> **Material for this exercise**:

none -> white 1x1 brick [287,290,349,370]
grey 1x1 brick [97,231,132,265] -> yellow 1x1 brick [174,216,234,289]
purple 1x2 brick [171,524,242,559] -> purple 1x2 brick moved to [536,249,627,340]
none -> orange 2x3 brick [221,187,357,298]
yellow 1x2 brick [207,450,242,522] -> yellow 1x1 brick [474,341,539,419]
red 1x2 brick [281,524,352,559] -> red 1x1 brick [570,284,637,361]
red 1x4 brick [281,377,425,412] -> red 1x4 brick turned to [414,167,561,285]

> **What is needed**:
Repeat the lines above, from the one containing "grey 1x1 brick" to the final line, word for word and with nothing else.

> **Finished exercise**:
grey 1x1 brick [97,231,132,265] -> yellow 1x1 brick [174,216,234,289]
purple 1x2 brick [171,524,242,559] -> purple 1x2 brick moved to [536,249,627,340]
none -> orange 2x3 brick [221,187,357,298]
yellow 1x2 brick [207,450,242,522] -> yellow 1x1 brick [474,341,539,419]
red 1x2 brick [281,524,352,559] -> red 1x1 brick [570,284,637,361]
red 1x4 brick [281,377,425,412] -> red 1x4 brick turned to [414,167,561,285]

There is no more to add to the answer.